*** INFORMATION SHOWN ***
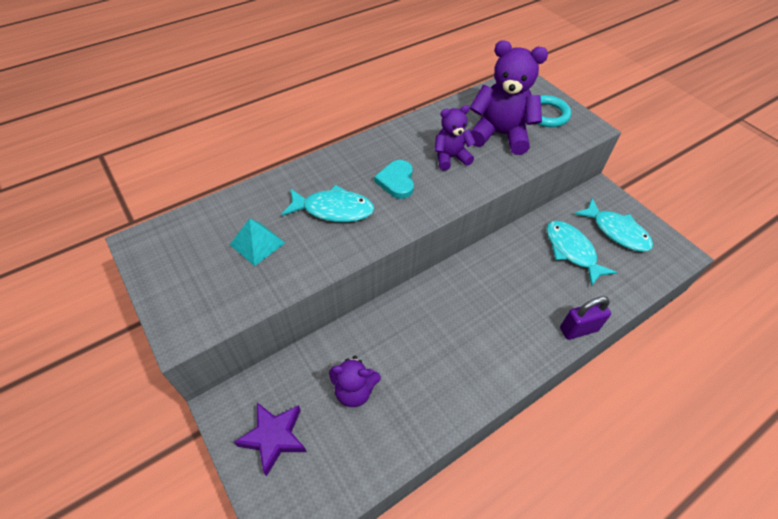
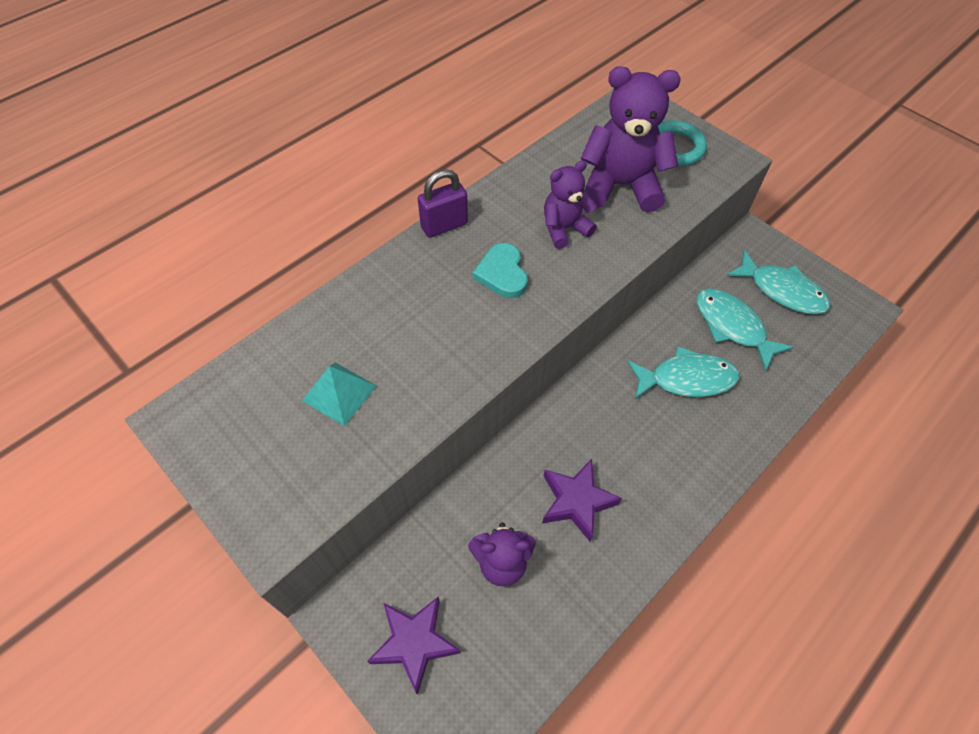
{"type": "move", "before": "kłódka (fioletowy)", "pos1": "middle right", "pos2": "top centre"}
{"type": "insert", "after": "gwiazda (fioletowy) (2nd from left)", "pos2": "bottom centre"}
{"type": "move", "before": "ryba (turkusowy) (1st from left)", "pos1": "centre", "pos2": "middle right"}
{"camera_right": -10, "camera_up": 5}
*** End of INFORMATION SHOWN ***
*** INFORMATION SHOWN ***
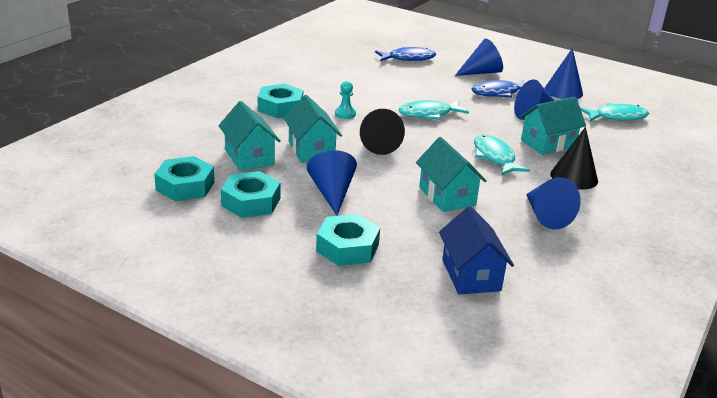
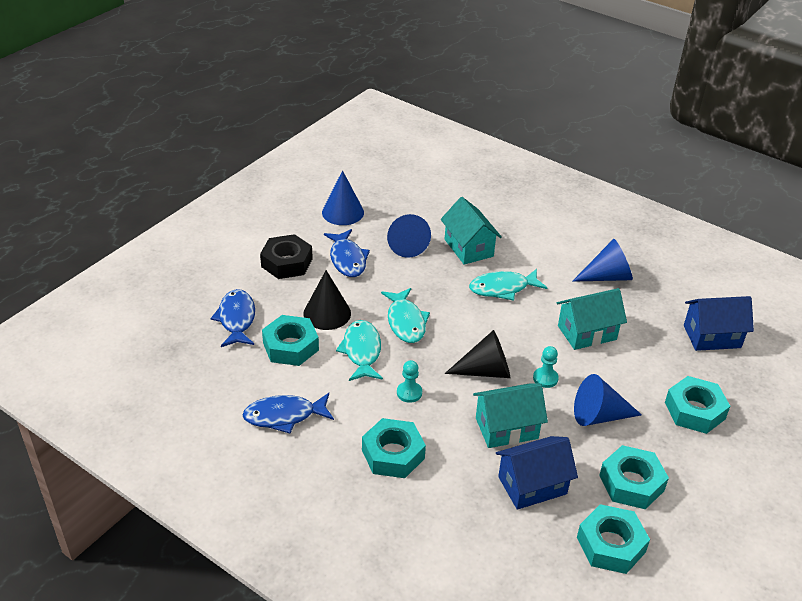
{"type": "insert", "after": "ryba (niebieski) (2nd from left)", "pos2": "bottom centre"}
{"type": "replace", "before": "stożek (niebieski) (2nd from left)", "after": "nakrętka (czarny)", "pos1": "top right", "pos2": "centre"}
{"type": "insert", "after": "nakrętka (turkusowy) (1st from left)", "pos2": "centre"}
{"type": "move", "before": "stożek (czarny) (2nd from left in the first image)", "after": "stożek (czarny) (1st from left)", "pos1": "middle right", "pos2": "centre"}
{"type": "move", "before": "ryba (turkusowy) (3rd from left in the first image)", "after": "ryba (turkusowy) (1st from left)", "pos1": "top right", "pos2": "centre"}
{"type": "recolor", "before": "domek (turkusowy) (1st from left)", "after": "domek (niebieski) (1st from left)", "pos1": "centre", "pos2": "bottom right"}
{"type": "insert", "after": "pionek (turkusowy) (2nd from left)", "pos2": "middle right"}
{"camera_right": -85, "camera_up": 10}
*** End of INFORMATION SHOWN ***
WHAT YOU WILL DO:
From the listing above, collect every line that mentions the word "czarny".

EXPECTED ANSWER:
{"type": "replace", "before": "stożek (niebieski) (2nd from left)", "after": "nakrętka (czarny)", "pos1": "top right", "pos2": "centre"}
{"type": "move", "before": "stożek (czarny) (2nd from left in the first image)", "after": "stożek (czarny) (1st from left)", "pos1": "middle right", "pos2": "centre"}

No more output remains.